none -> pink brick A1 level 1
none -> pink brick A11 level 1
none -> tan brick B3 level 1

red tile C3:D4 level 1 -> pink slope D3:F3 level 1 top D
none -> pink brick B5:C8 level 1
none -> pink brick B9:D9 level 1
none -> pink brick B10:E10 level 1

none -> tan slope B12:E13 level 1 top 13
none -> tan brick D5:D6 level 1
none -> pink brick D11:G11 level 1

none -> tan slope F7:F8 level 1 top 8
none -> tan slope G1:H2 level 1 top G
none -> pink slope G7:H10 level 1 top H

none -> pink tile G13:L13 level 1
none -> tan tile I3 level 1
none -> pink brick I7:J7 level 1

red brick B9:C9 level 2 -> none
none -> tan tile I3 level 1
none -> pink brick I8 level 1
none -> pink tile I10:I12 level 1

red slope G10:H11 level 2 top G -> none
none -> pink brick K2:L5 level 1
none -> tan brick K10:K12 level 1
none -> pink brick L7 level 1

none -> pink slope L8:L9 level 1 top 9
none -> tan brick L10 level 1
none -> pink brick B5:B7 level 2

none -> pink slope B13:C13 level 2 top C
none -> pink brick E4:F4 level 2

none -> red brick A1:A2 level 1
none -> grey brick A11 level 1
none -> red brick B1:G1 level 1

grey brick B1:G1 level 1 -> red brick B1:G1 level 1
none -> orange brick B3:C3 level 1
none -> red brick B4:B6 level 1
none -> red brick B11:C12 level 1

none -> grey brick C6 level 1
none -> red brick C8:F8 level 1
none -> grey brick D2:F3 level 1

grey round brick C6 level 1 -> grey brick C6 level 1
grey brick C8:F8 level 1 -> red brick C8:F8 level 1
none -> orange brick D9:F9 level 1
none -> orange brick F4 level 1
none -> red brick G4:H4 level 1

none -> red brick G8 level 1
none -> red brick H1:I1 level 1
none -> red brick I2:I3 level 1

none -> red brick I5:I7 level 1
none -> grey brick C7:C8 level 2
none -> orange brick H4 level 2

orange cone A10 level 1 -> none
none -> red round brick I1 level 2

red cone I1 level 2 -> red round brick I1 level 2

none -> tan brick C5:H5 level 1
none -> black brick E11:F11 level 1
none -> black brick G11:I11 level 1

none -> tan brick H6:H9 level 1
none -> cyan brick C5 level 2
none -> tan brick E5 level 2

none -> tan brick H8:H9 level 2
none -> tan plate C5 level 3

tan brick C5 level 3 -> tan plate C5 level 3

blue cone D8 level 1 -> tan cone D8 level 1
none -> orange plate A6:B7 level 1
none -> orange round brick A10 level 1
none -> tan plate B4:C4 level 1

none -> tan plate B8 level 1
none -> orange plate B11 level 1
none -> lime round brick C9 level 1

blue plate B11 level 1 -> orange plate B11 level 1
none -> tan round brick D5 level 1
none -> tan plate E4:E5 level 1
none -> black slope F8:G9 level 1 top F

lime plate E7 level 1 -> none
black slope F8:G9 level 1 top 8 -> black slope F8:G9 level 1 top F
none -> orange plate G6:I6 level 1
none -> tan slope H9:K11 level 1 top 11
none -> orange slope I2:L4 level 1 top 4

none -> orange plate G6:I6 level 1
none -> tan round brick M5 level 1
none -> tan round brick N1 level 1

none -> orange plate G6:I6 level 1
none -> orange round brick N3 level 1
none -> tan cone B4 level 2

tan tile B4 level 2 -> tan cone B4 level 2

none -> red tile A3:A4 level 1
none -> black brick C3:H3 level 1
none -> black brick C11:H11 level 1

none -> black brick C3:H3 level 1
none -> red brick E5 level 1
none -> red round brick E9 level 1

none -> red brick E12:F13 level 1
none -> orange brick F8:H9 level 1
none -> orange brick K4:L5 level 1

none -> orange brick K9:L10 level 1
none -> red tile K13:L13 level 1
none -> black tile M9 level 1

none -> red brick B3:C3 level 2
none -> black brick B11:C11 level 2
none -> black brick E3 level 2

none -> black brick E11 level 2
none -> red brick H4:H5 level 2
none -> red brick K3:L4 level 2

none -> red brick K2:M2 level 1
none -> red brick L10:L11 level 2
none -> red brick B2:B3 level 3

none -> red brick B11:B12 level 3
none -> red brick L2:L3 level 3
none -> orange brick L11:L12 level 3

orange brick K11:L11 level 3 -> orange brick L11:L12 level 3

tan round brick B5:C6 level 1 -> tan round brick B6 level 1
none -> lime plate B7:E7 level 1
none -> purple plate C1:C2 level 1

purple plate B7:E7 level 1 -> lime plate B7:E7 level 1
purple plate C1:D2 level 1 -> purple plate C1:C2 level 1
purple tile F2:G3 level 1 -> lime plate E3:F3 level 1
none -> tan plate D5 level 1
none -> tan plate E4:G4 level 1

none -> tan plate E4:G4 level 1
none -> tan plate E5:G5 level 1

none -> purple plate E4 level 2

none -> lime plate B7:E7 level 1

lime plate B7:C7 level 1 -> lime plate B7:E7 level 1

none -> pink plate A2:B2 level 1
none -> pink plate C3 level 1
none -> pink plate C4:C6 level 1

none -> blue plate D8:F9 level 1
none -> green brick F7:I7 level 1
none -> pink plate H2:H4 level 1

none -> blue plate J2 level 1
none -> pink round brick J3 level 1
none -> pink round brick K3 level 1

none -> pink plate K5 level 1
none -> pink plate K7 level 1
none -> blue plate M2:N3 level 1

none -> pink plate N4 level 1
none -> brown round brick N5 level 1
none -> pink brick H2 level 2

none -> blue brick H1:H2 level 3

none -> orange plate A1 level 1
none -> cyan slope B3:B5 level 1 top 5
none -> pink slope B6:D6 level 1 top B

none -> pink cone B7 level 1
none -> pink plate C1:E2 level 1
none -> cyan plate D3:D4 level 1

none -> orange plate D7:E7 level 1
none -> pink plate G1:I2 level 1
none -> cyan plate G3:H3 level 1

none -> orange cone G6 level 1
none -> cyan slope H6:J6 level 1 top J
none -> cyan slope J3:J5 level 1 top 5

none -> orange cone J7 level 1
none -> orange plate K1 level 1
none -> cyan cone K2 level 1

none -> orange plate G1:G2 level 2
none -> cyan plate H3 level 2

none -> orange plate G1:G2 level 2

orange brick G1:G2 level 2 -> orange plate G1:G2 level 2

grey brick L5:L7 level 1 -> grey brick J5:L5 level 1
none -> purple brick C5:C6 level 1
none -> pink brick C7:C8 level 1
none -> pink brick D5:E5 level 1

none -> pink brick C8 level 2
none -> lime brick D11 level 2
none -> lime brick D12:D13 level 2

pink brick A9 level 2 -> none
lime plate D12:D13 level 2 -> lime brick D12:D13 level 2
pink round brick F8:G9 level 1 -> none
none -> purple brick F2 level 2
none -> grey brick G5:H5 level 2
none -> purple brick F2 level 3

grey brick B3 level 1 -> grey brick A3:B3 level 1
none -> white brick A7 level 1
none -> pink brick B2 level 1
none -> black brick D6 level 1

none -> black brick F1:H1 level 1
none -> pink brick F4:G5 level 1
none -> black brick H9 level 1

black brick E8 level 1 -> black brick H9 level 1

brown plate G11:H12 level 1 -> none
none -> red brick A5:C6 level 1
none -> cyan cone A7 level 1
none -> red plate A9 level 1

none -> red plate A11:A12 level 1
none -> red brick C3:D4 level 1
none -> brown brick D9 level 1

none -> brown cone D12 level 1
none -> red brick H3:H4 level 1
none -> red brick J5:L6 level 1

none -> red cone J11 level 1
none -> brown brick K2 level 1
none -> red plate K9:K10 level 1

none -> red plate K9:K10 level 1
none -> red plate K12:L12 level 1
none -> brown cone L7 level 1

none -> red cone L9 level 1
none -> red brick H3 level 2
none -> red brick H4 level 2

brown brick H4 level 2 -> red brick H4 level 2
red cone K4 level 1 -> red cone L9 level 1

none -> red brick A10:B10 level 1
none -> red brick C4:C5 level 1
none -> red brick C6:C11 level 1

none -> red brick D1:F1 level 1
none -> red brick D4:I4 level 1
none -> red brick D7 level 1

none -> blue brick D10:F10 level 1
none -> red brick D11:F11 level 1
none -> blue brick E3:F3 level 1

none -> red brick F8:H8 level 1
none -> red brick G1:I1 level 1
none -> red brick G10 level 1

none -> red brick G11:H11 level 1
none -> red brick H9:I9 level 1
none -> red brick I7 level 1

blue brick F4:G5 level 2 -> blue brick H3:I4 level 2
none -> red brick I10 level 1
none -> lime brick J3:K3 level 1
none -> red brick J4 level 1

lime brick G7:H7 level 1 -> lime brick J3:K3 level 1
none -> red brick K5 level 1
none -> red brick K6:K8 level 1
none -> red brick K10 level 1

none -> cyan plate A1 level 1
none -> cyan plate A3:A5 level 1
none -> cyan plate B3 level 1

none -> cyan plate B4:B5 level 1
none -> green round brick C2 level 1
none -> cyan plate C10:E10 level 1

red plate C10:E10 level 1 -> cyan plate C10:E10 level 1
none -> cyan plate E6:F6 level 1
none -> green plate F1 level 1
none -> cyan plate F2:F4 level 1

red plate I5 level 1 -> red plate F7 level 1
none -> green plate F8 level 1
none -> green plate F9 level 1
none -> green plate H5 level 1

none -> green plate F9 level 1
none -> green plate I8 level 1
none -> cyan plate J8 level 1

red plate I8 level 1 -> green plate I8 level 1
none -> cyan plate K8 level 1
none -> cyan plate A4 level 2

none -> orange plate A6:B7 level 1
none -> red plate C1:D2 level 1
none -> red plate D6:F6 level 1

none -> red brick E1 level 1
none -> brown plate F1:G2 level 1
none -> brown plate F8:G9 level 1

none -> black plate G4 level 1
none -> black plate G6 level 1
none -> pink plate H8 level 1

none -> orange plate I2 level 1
··········
Task directions:
In the material above, locate the line containing "none -> orange slope I2:L4 level 1 top 4" and the line containing "none -> orange brick K4:L5 level 1". Transcribe exactly those two lines and every line between them, and nothing more.

Task solution:
none -> orange slope I2:L4 level 1 top 4

none -> orange plate G6:I6 level 1
none -> tan round brick M5 level 1
none -> tan round brick N1 level 1

none -> orange plate G6:I6 level 1
none -> orange round brick N3 level 1
none -> tan cone B4 level 2

tan tile B4 level 2 -> tan cone B4 level 2

none -> red tile A3:A4 level 1
none -> black brick C3:H3 level 1
none -> black brick C11:H11 level 1

none -> black brick C3:H3 level 1
none -> red brick E5 level 1
none -> red round brick E9 level 1

none -> red brick E12:F13 level 1
none -> orange brick F8:H9 level 1
none -> orange brick K4:L5 level 1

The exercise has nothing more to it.